=== Task details ===
Return only those lines of the records below in which "right" appears.

=== Source records ===
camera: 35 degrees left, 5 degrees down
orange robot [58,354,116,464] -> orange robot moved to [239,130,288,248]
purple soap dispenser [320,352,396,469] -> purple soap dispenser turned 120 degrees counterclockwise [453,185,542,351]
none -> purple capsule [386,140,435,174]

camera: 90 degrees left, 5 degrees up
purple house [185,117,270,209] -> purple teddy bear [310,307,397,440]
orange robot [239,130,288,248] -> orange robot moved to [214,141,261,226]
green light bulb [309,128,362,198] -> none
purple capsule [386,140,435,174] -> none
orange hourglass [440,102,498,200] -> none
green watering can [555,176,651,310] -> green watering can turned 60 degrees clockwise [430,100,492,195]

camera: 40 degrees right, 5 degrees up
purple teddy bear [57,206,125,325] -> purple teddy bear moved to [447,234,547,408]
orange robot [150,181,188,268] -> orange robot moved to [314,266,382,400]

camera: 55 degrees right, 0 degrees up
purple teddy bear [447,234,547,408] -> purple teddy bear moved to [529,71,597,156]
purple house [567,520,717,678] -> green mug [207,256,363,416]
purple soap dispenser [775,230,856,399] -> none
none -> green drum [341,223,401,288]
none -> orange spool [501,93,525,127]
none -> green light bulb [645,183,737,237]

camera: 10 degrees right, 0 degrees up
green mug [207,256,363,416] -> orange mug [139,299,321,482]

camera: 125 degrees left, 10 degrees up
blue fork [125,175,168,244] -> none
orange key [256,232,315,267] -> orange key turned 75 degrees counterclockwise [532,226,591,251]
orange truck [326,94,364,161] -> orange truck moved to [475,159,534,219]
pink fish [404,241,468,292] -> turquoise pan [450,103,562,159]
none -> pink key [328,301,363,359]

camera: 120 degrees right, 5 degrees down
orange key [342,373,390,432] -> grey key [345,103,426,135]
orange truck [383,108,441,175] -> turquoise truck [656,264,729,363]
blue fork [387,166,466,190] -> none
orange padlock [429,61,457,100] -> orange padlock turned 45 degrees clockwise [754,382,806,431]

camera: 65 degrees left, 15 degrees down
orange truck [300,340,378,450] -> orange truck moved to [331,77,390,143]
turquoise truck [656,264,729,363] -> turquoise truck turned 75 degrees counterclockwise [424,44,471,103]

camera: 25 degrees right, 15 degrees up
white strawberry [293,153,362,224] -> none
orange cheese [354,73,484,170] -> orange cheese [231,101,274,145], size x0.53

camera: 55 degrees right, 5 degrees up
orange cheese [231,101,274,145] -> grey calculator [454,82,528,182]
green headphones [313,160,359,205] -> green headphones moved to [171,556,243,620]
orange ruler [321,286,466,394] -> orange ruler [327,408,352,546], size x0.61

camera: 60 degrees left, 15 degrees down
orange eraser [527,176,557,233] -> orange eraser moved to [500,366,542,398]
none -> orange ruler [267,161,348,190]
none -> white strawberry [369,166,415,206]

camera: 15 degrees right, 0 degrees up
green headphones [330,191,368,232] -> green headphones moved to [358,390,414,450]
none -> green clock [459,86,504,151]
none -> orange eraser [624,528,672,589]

=== Result ===
camera: 40 degrees right, 5 degrees up
camera: 55 degrees right, 0 degrees up
camera: 10 degrees right, 0 degrees up
camera: 120 degrees right, 5 degrees down
camera: 25 degrees right, 15 degrees up
camera: 55 degrees right, 5 degrees up
camera: 15 degrees right, 0 degrees up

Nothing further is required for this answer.